◆ Available data:
== Segment start ==

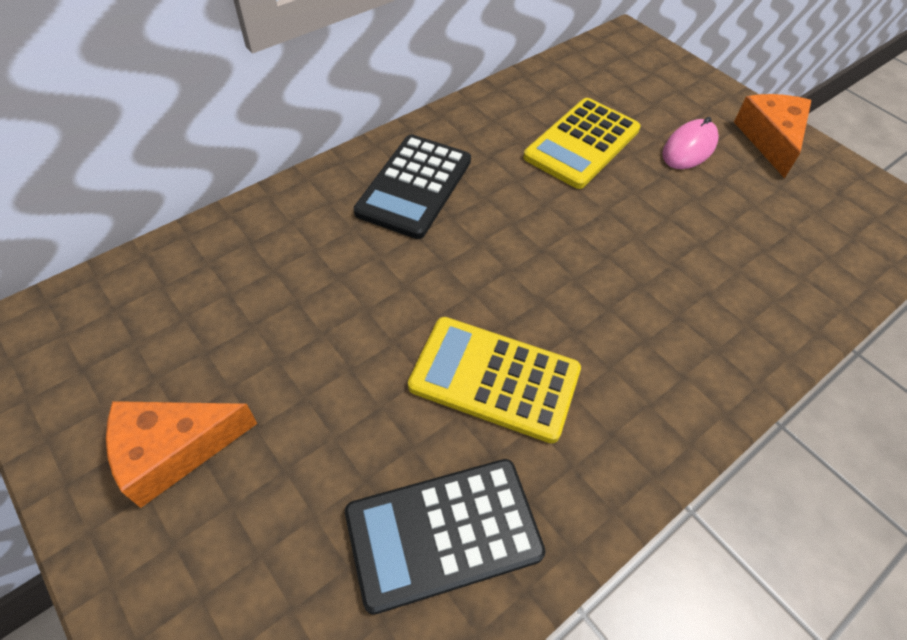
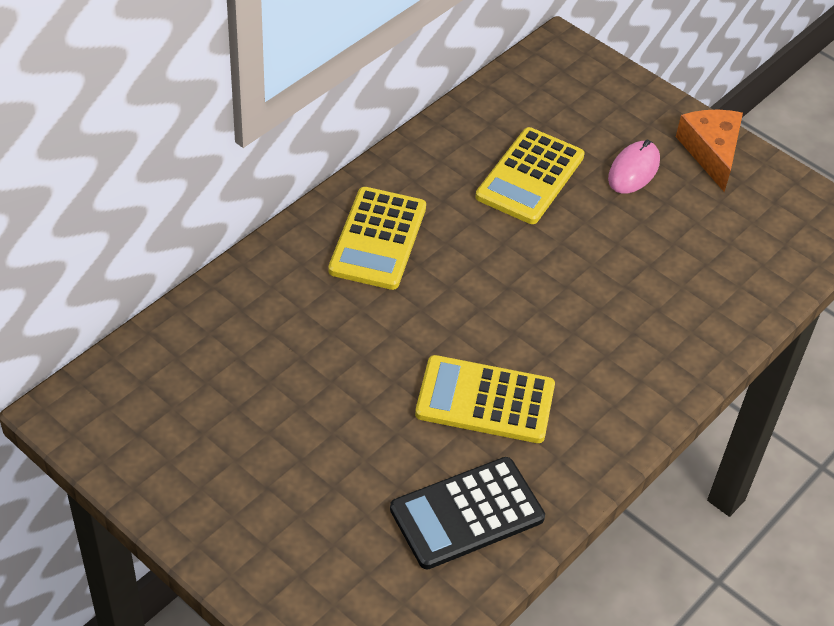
camera: 10 degrees left, 5 degrees down
orange cheese [106,401,257,508] -> none
black calculator [354,134,471,239] -> yellow calculator [328,187,426,290]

== Segment end ==

Exclude every picture, then reproduce the remaining data character for character.

camera: 10 degrees left, 5 degrees down
orange cheese [106,401,257,508] -> none
black calculator [354,134,471,239] -> yellow calculator [328,187,426,290]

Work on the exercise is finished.